Stored entries
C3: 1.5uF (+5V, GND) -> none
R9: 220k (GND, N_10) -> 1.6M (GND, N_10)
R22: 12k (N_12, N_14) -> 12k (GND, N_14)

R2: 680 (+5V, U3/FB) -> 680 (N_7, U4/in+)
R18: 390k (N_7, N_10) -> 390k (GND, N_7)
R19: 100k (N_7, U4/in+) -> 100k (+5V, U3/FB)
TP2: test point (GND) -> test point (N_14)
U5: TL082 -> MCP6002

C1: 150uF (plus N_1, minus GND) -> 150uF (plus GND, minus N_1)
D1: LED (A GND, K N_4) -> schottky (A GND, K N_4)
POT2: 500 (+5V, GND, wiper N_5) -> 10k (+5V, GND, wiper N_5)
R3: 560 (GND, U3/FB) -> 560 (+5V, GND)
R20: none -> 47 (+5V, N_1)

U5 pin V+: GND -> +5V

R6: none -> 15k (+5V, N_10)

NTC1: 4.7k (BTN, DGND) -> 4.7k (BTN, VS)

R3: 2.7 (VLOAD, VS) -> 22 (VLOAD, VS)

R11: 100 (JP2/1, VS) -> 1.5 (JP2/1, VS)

YOUR GOAL – Scan the records for the string "none" and report each line where it occurs.

FINISHED TASK –
C3: 1.5uF (+5V, GND) -> none
R20: none -> 47 (+5V, N_1)
R6: none -> 15k (+5V, N_10)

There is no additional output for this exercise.